[Spatial object tracking data]
=======

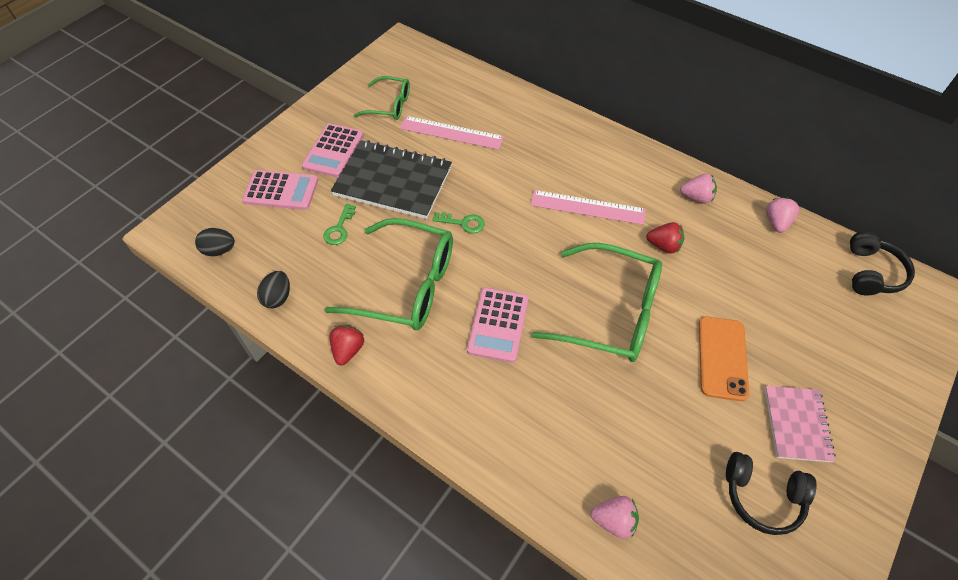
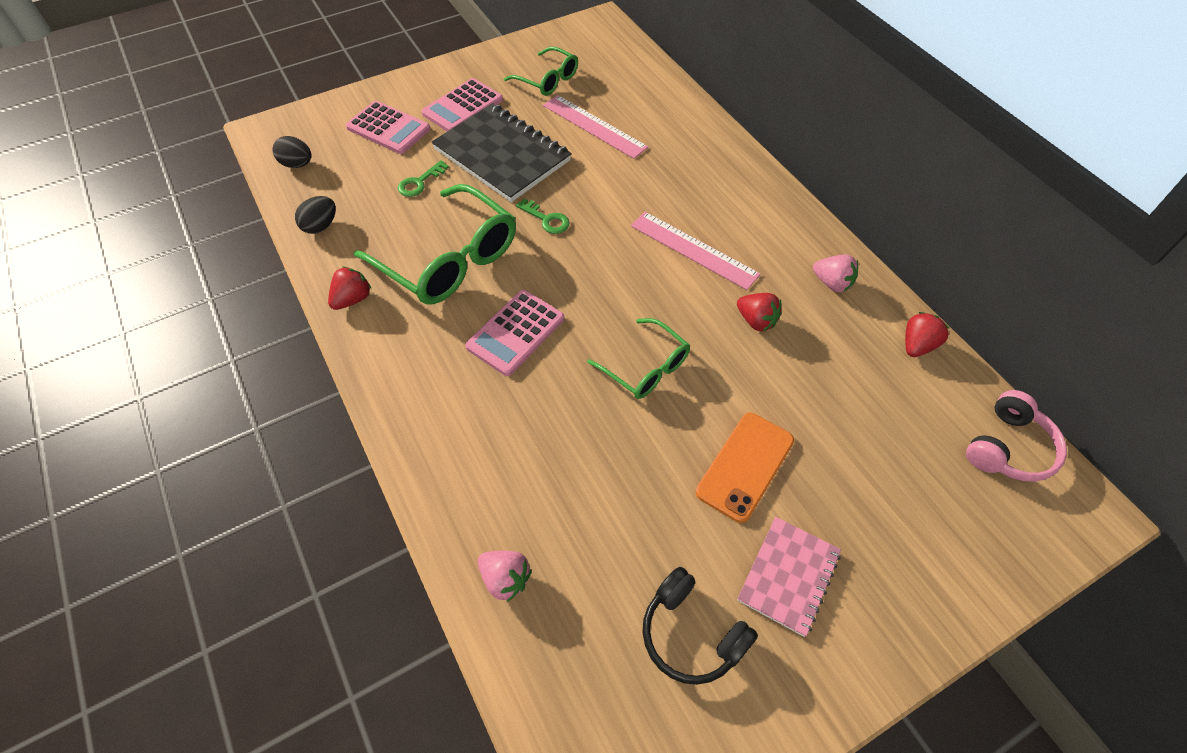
camera: 25 degrees right, 0 degrees up
(610, 313) = (645, 367): green glasses -> green glasses, size x0.56
(776, 222) = (917, 345): pink strawberry -> red strawberry
(871, 272) = (1008, 448): black headphones -> pink headphones

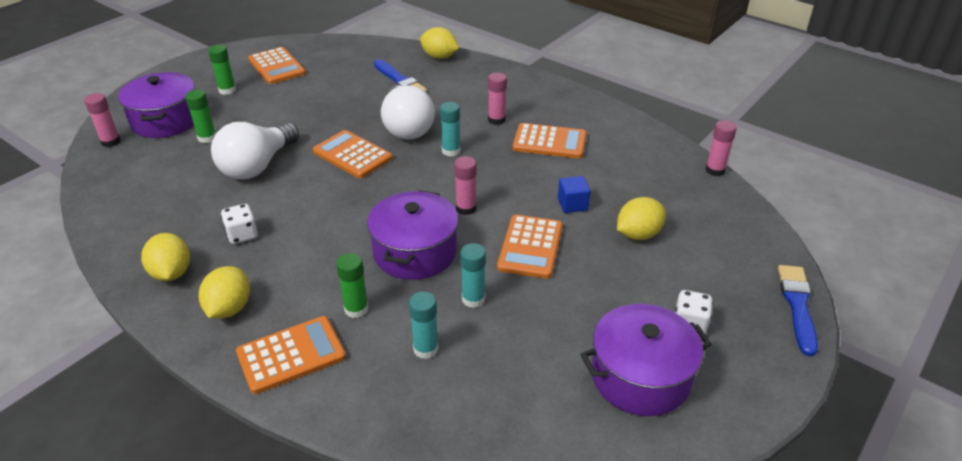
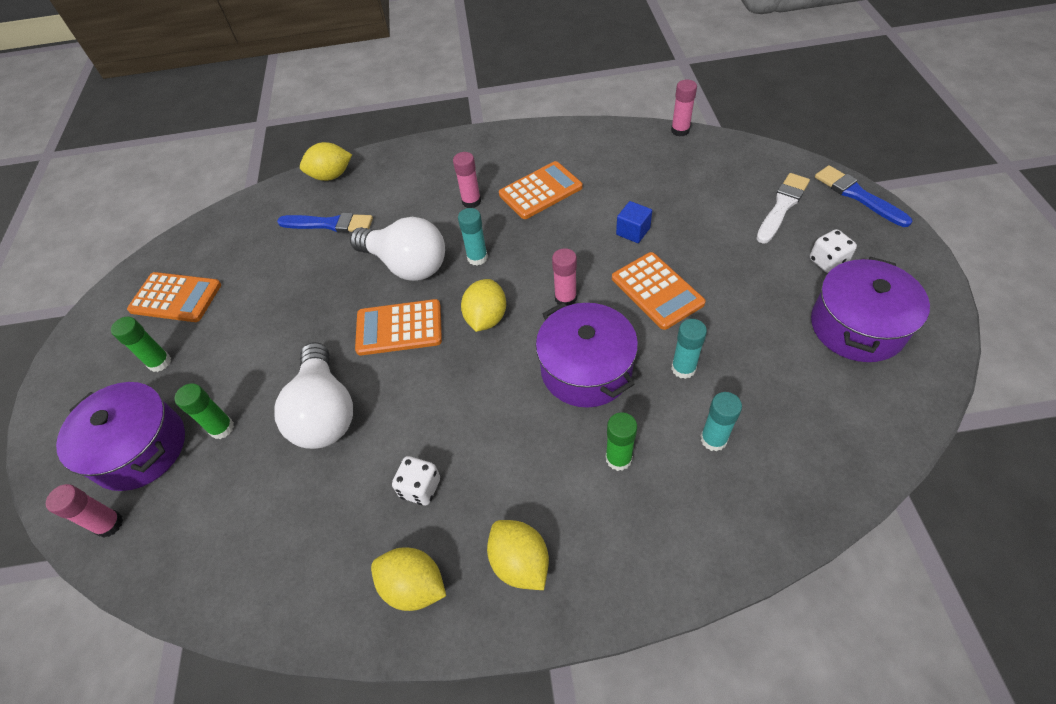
camera: 40 degrees left, 15 degrees up
(291, 355) = (633, 546): orange calculator -> none
(638, 234) = (707, 220): yellow lemon -> yellow lemon (486, 318)
(715, 267) = (782, 206): none -> white brush

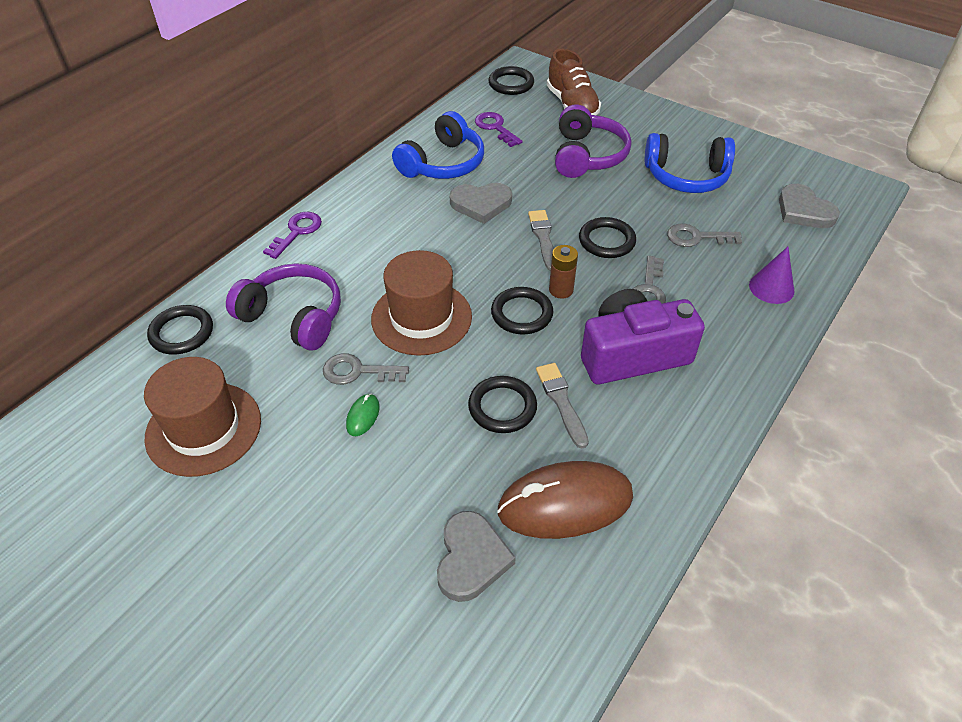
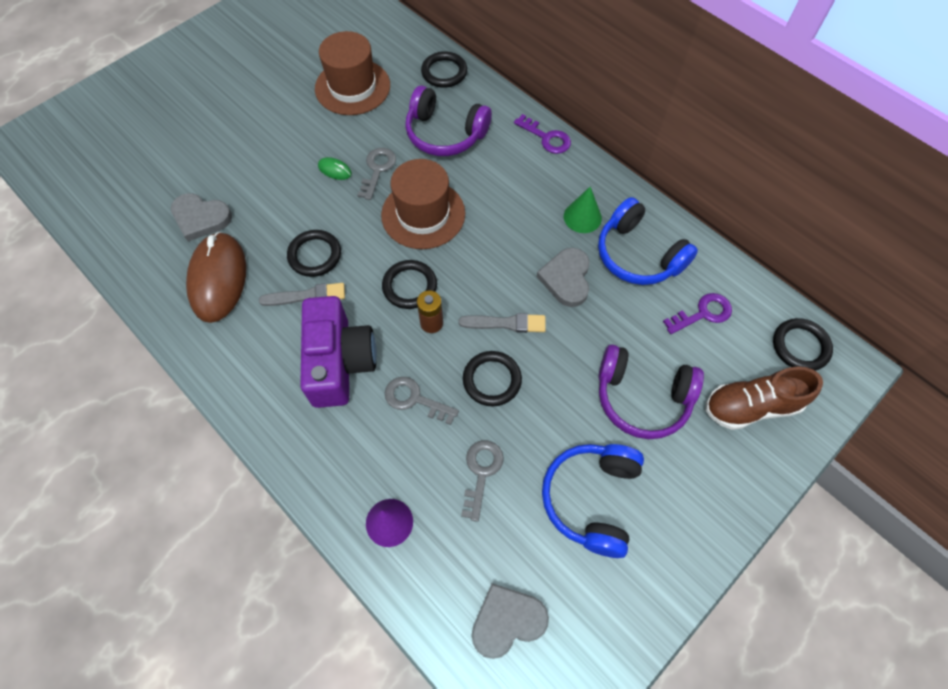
camera: 100 degrees right, 15 degrees up
(293, 316) = (445, 134): purple headphones -> purple headphones turned 75 degrees clockwise
(404, 199) = (582, 217): none -> green cone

=======

Output nothing but the entries above, exactly, once the pictures are removed.

camera: 25 degrees right, 0 degrees up
(610, 313) = (645, 367): green glasses -> green glasses, size x0.56
(776, 222) = (917, 345): pink strawberry -> red strawberry
(871, 272) = (1008, 448): black headphones -> pink headphones

camera: 40 degrees left, 15 degrees up
(291, 355) = (633, 546): orange calculator -> none
(638, 234) = (707, 220): yellow lemon -> yellow lemon (486, 318)
(715, 267) = (782, 206): none -> white brush

camera: 100 degrees right, 15 degrees up
(293, 316) = (445, 134): purple headphones -> purple headphones turned 75 degrees clockwise
(404, 199) = (582, 217): none -> green cone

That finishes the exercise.